Data segment:
***

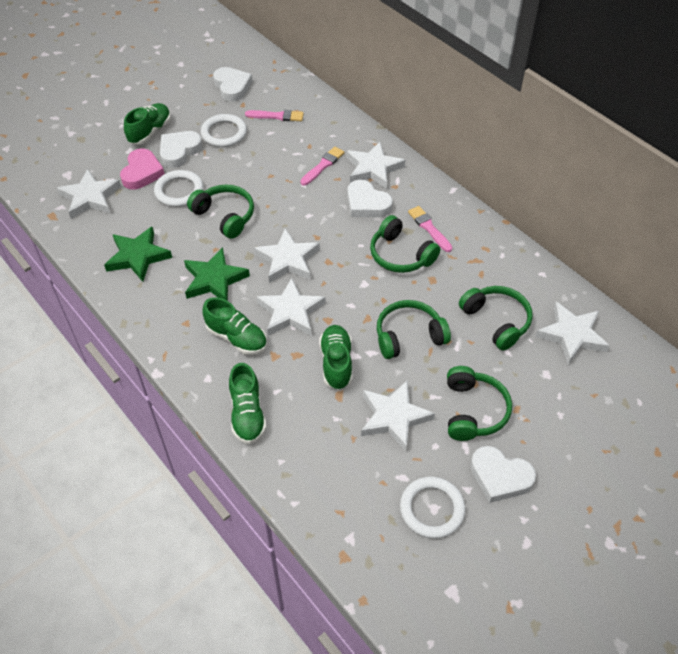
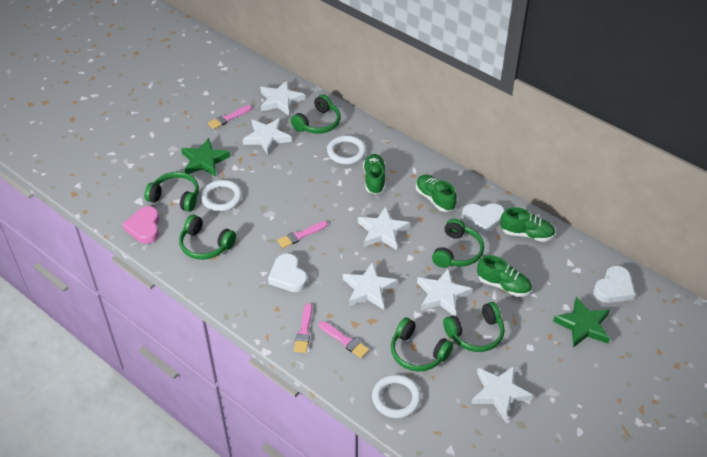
green headphones: 5 -> 6
pink brush: 3 -> 4
white heart: 4 -> 3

***

Exercise details:
Output each line above exactly as it stands, omitting the pictures.

Your solution:
green headphones: 5 -> 6
pink brush: 3 -> 4
white heart: 4 -> 3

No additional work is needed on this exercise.